Source data:

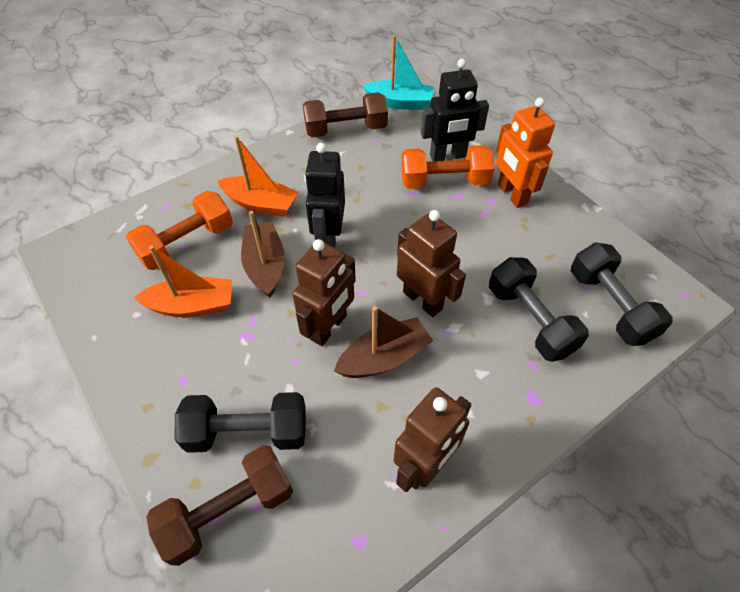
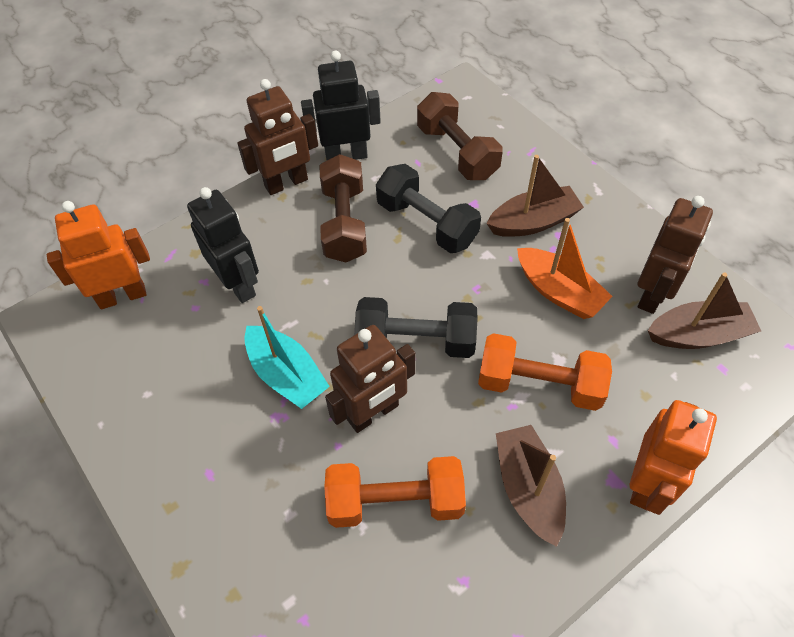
black dumbbell: 3 -> 2
brown boat: 2 -> 3
orange boat: 2 -> 1
orange robot: 1 -> 2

Task description:
Type out the data above again exactly as written, minus the images.

Task result:
black dumbbell: 3 -> 2
brown boat: 2 -> 3
orange boat: 2 -> 1
orange robot: 1 -> 2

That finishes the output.